Exercise objective: Print the data exactly as written, line for line, and leave its pictures behind.
=== Data excerpts ===
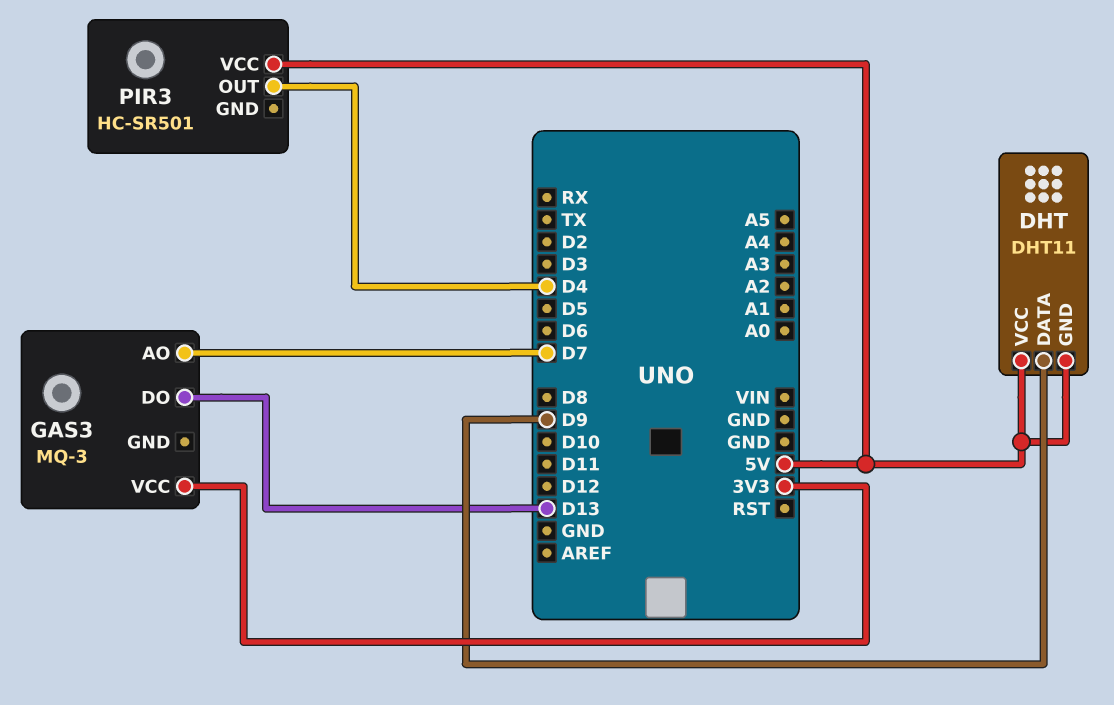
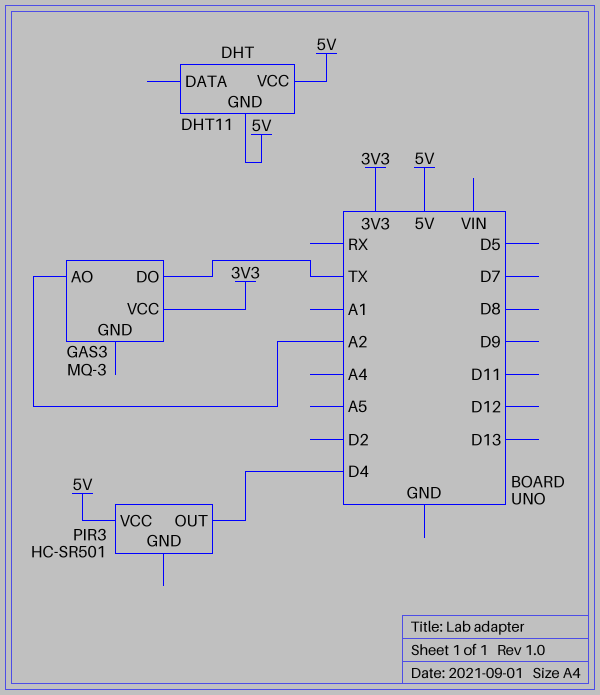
DHT pin DATA: D9 -> none
GAS3 pin AO: D7 -> A2
GAS3 pin DO: D13 -> TX

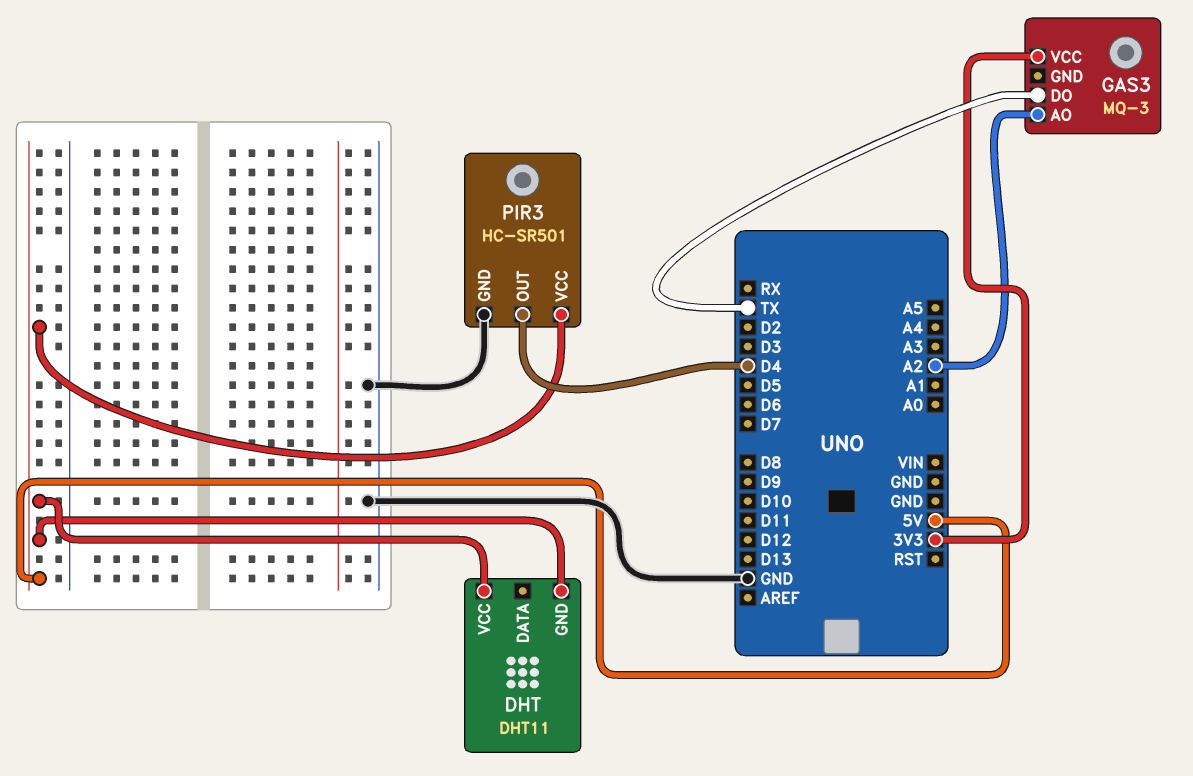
PIR3 pin GND: none -> GND

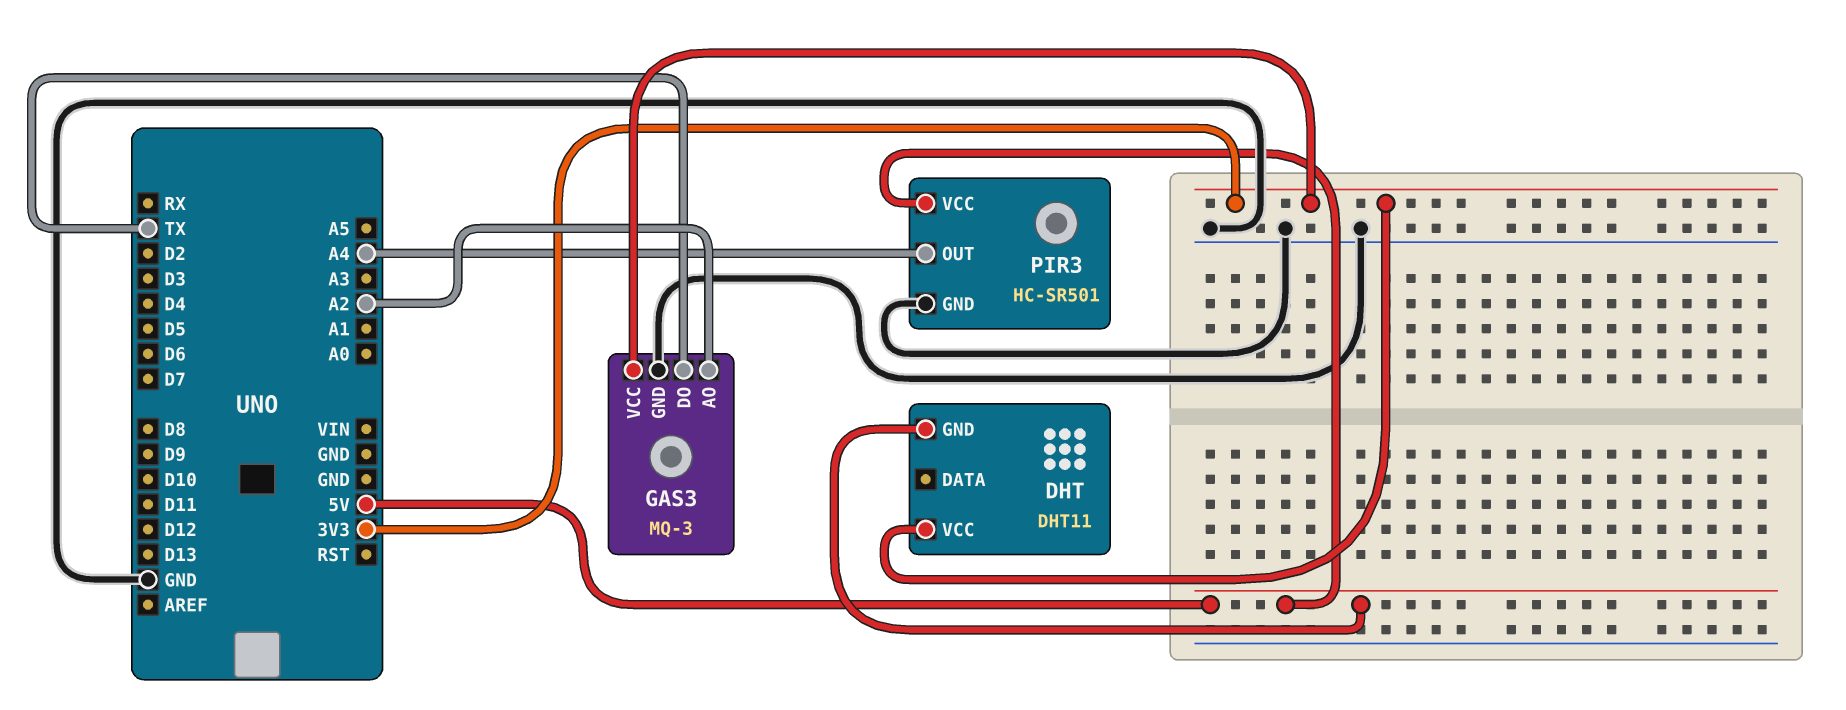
DHT pin VCC: 5V -> 3V3
GAS3 pin GND: none -> GND
PIR3 pin OUT: D4 -> A4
===
Result for this task:
DHT pin DATA: D9 -> none
GAS3 pin AO: D7 -> A2
GAS3 pin DO: D13 -> TX

PIR3 pin GND: none -> GND

DHT pin VCC: 5V -> 3V3
GAS3 pin GND: none -> GND
PIR3 pin OUT: D4 -> A4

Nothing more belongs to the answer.